> [WORK INSTRUCTIONS] In the material below, find each line with the word "none" and copy it.

> [COLLECTED DATA]

================================

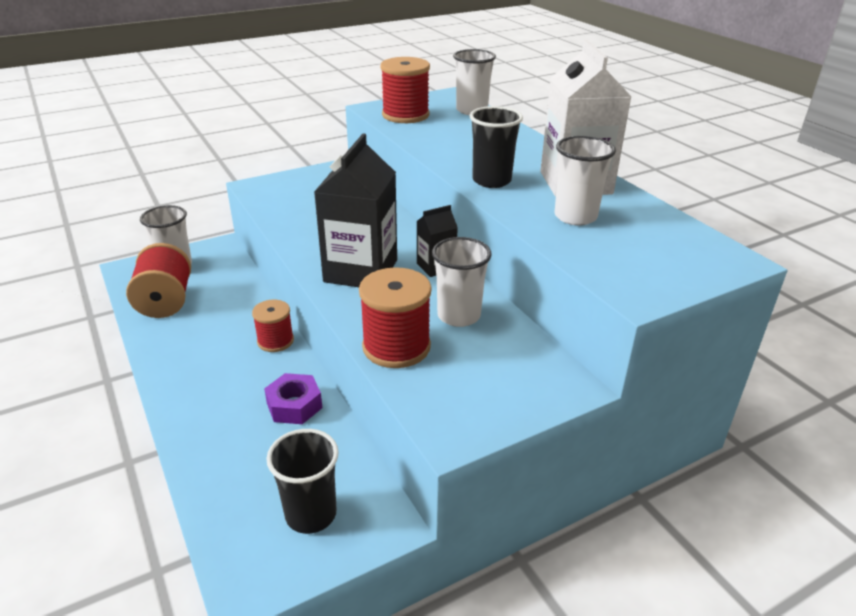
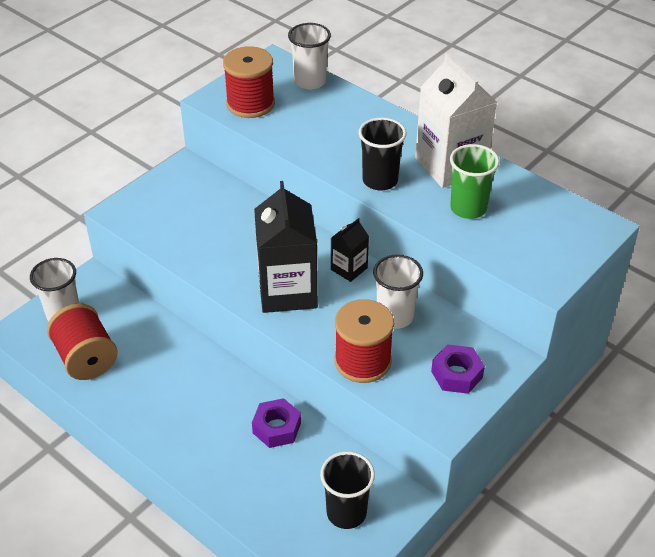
camera: 20 degrees left, 10 degrees up
(275, 341) = (220, 371): red spool -> none
(497, 386) = (456, 374): none -> purple nut
(575, 216) = (468, 208): white cup -> green cup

================================

> [EXERCISE SOLUTION]
(275, 341) = (220, 371): red spool -> none
(497, 386) = (456, 374): none -> purple nut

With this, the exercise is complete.